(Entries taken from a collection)

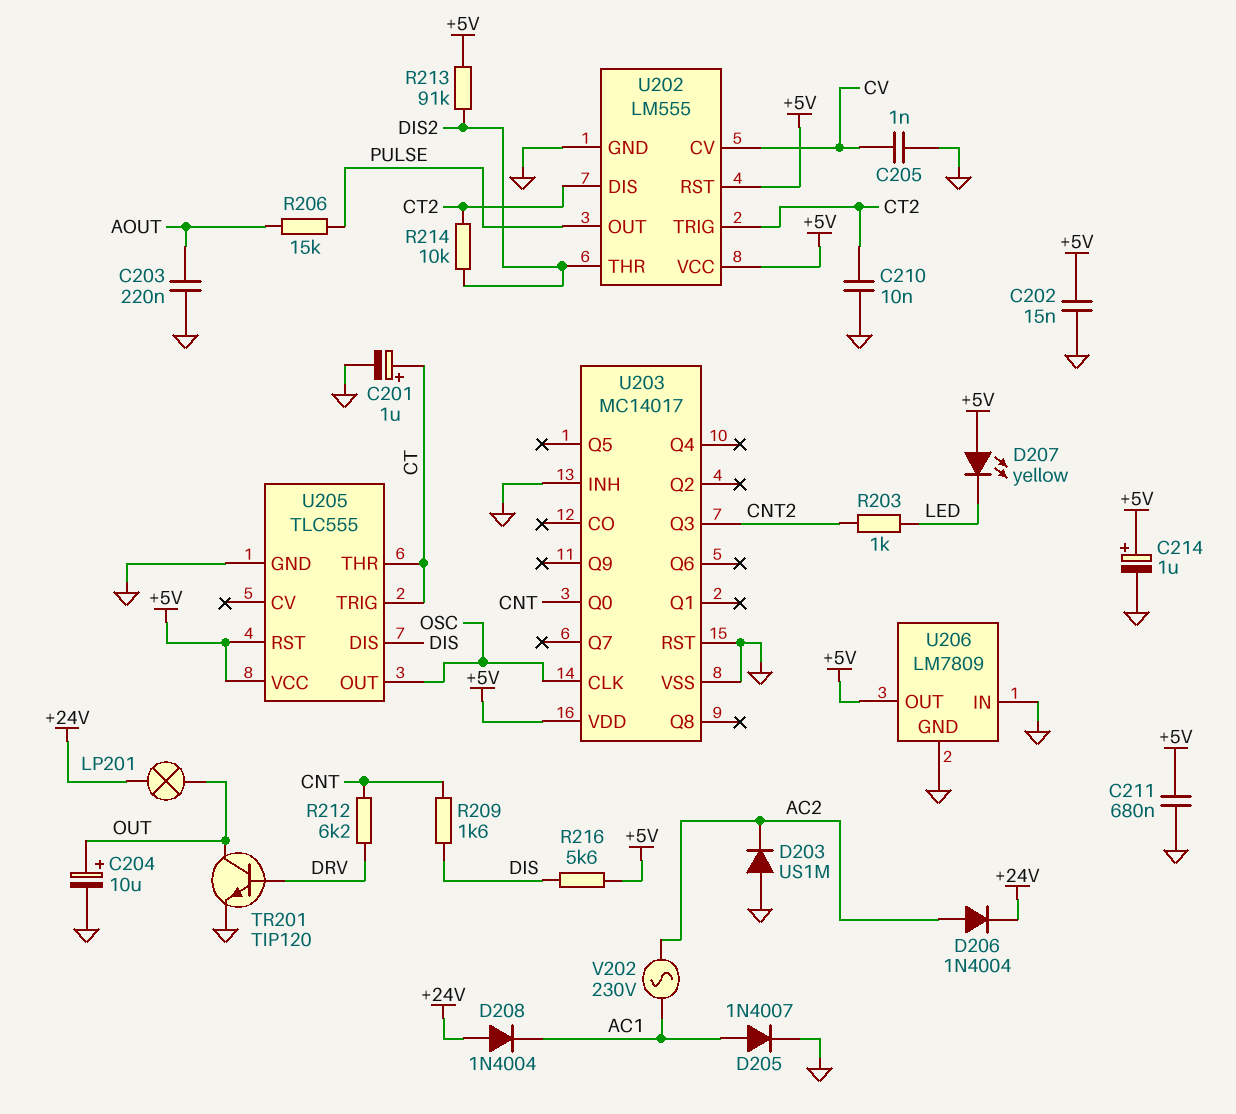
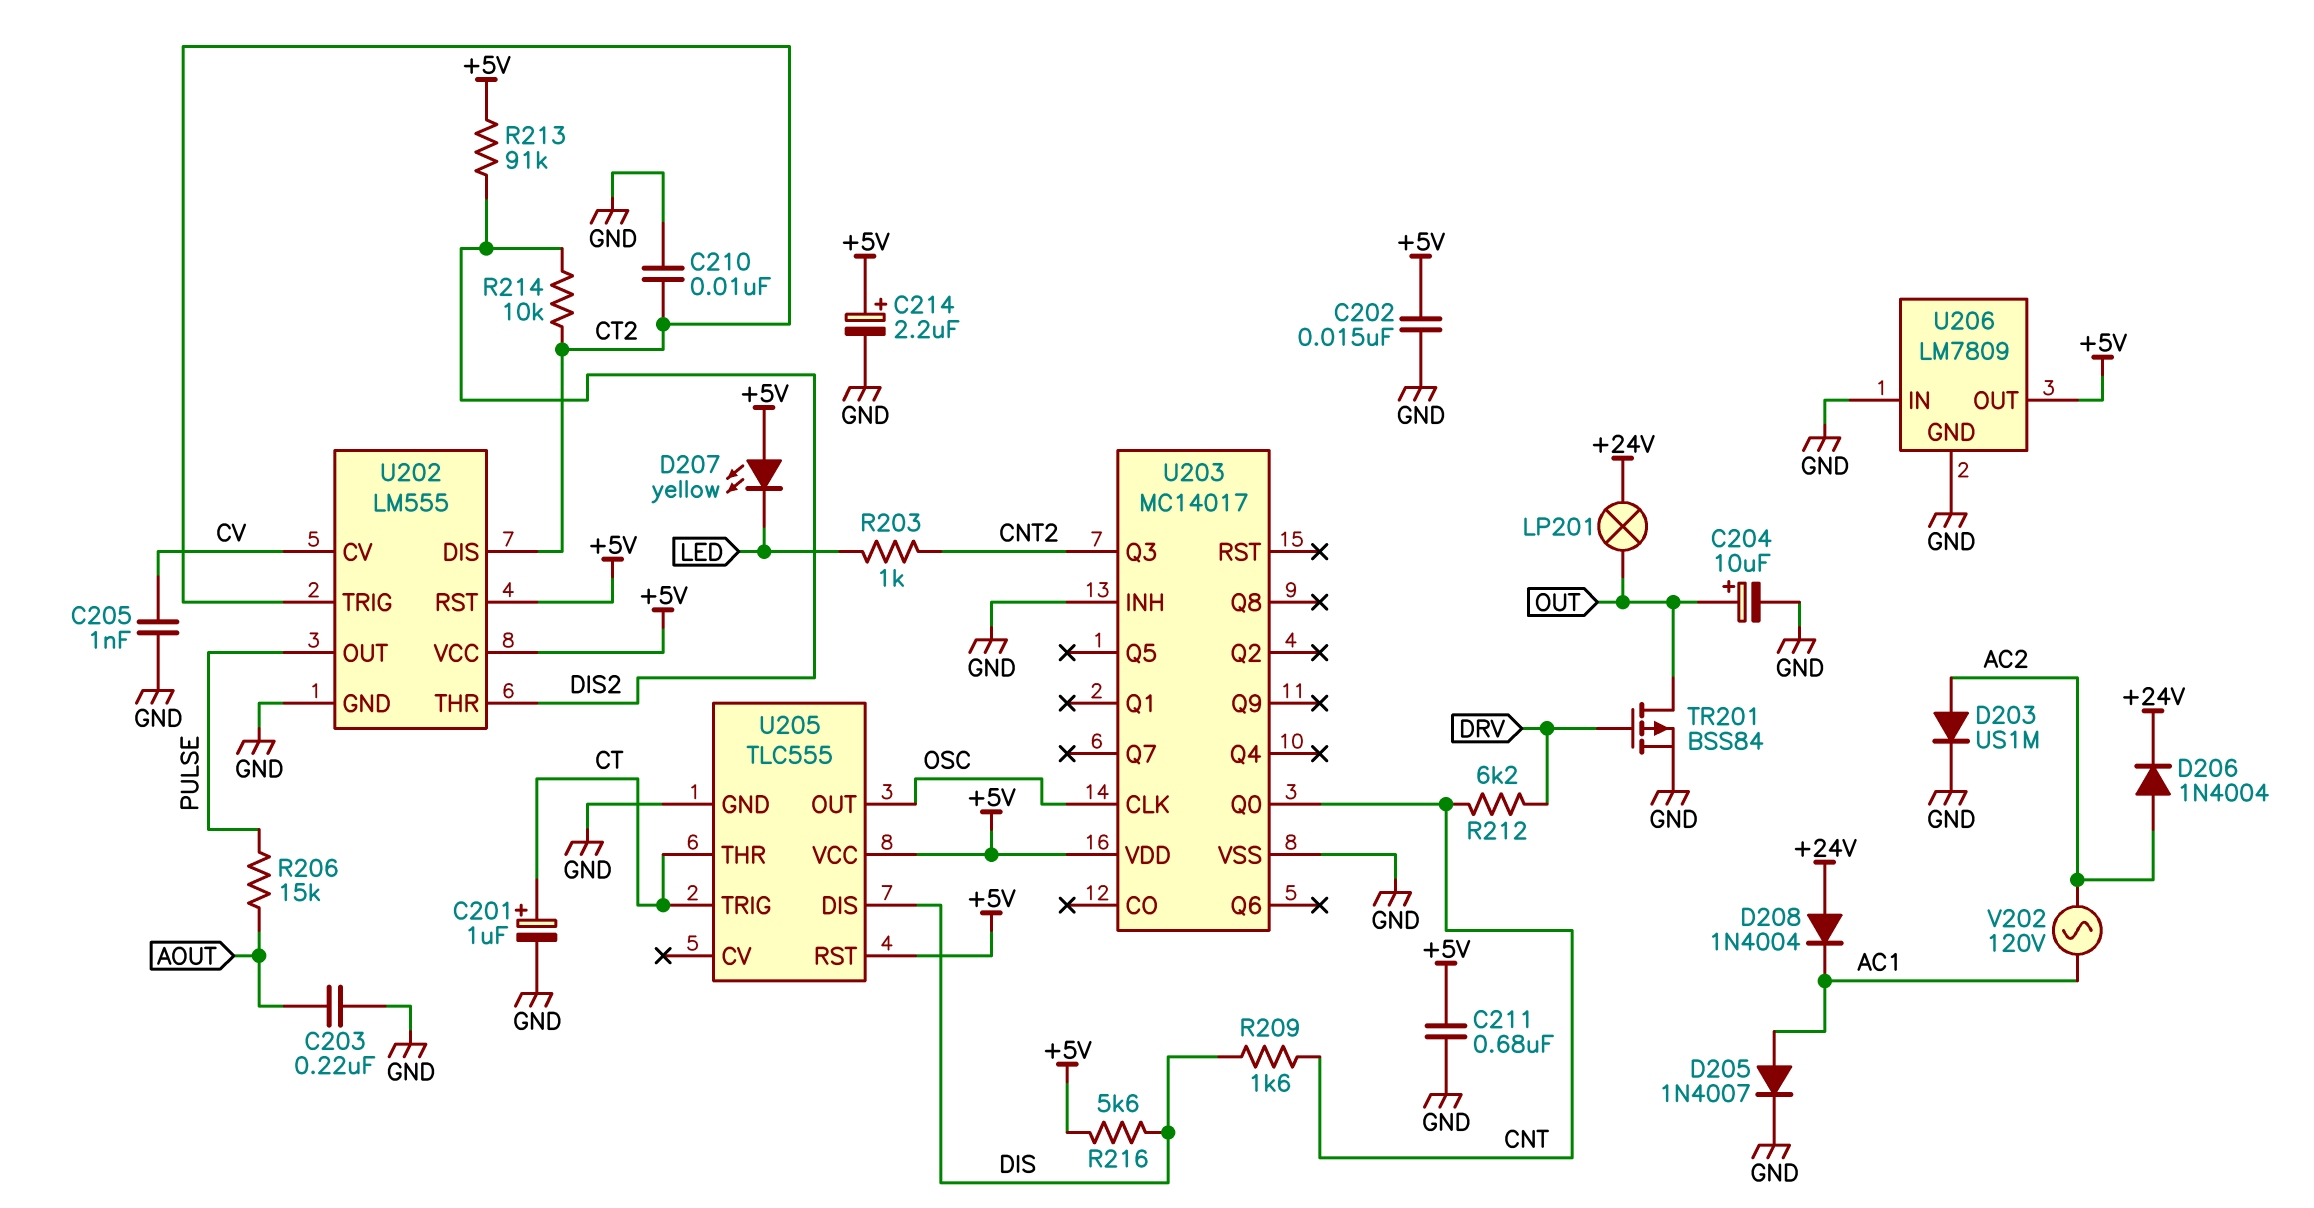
C214: 1uF (plus +5V, minus GND) -> 2.2uF (plus +5V, minus GND)
D203: diode US1M (A GND, K AC2) -> diode US1M (A AC2, K GND)
TR201: NPN TIP120 (B DRV, C OUT, E GND) -> PMOS BSS84 (G DRV, D OUT, S GND)
U203 pin RST: GND -> none
V202: AC 230V (AC1, AC2) -> AC 120V (AC1, AC2)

Aim of the exercise:
Skip the pictures, then return the rest of the data exactly.

Task output:
C214: 1uF (plus +5V, minus GND) -> 2.2uF (plus +5V, minus GND)
D203: diode US1M (A GND, K AC2) -> diode US1M (A AC2, K GND)
TR201: NPN TIP120 (B DRV, C OUT, E GND) -> PMOS BSS84 (G DRV, D OUT, S GND)
U203 pin RST: GND -> none
V202: AC 230V (AC1, AC2) -> AC 120V (AC1, AC2)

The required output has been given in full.